──────── Information supplied

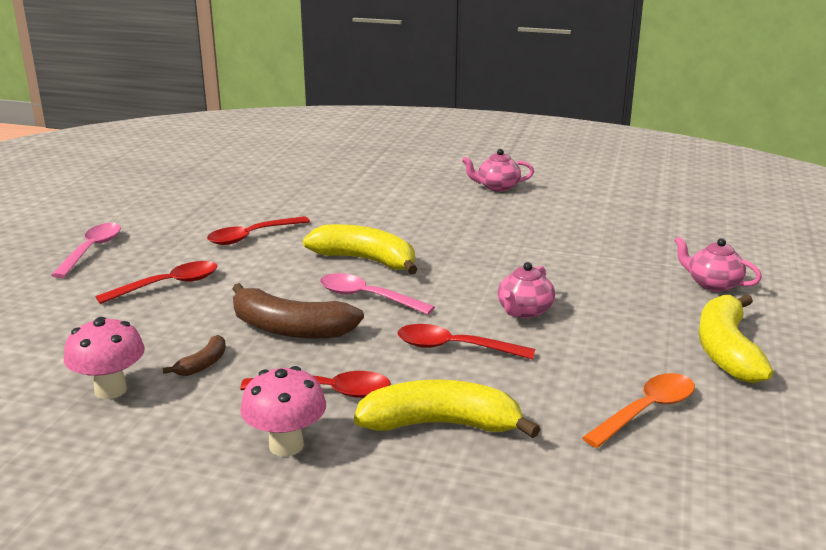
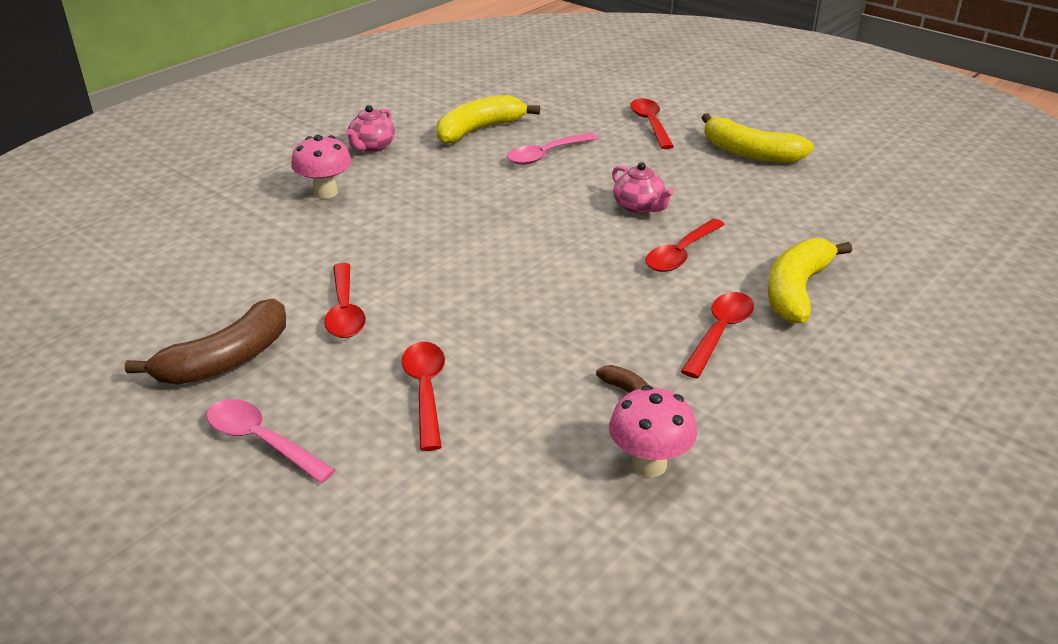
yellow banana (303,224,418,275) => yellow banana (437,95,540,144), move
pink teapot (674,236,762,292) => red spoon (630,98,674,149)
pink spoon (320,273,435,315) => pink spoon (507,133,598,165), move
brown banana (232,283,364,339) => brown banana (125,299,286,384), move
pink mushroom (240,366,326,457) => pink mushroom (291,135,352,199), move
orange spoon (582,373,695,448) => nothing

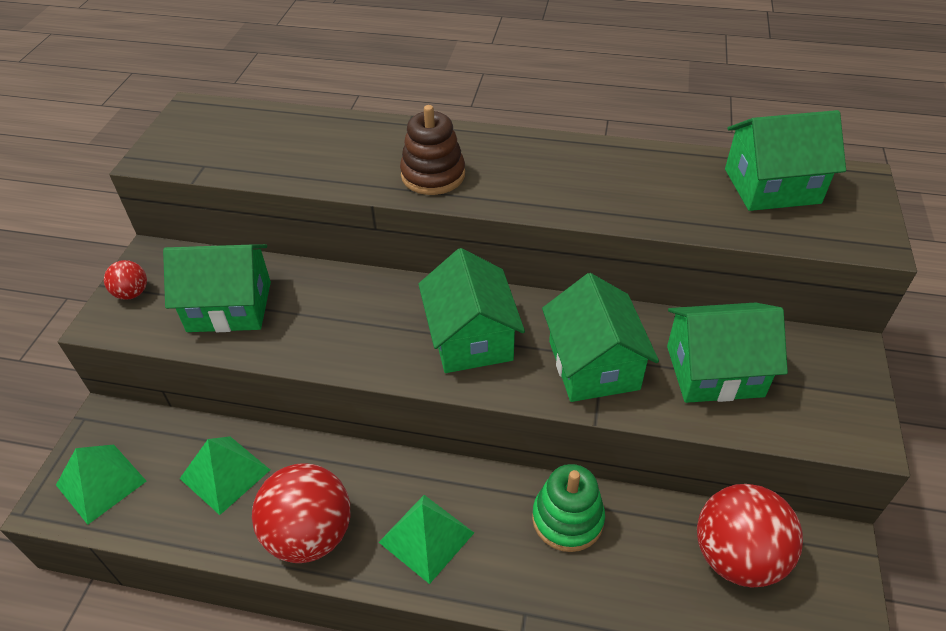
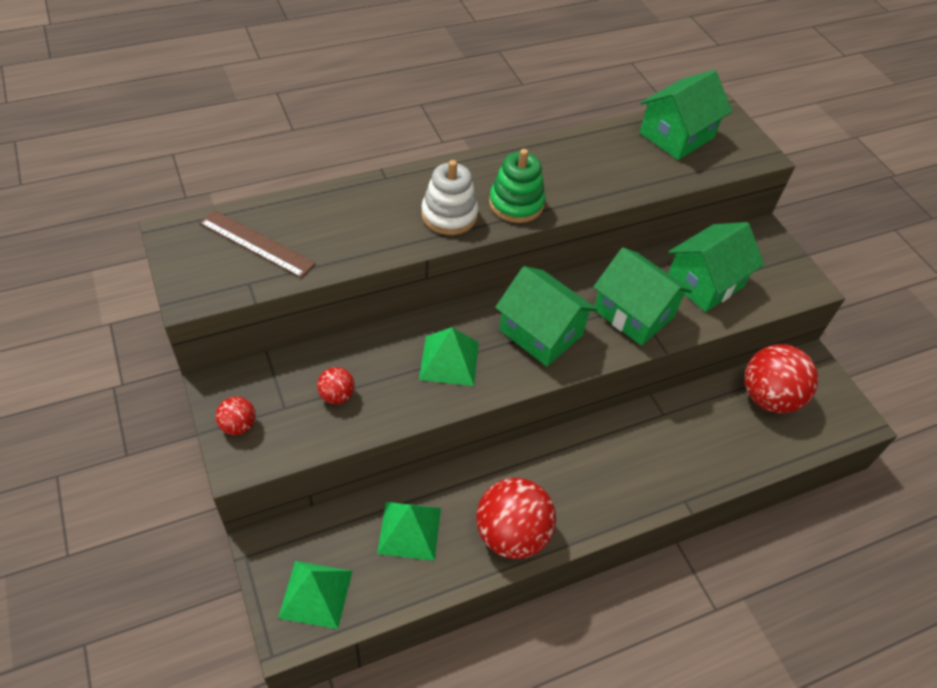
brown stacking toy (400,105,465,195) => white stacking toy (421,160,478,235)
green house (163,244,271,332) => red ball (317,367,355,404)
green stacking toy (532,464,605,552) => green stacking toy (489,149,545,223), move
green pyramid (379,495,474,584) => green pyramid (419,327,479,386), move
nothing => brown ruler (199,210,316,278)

────────────────

◆ Instructions for the task: Reproduce only the lines of the records from the start up to and including the line that holds "brown stacking toy"; do not carry over any picture.

◆ Result of this task:
yellow banana (303,224,418,275) => yellow banana (437,95,540,144), move
pink teapot (674,236,762,292) => red spoon (630,98,674,149)
pink spoon (320,273,435,315) => pink spoon (507,133,598,165), move
brown banana (232,283,364,339) => brown banana (125,299,286,384), move
pink mushroom (240,366,326,457) => pink mushroom (291,135,352,199), move
orange spoon (582,373,695,448) => nothing

brown stacking toy (400,105,465,195) => white stacking toy (421,160,478,235)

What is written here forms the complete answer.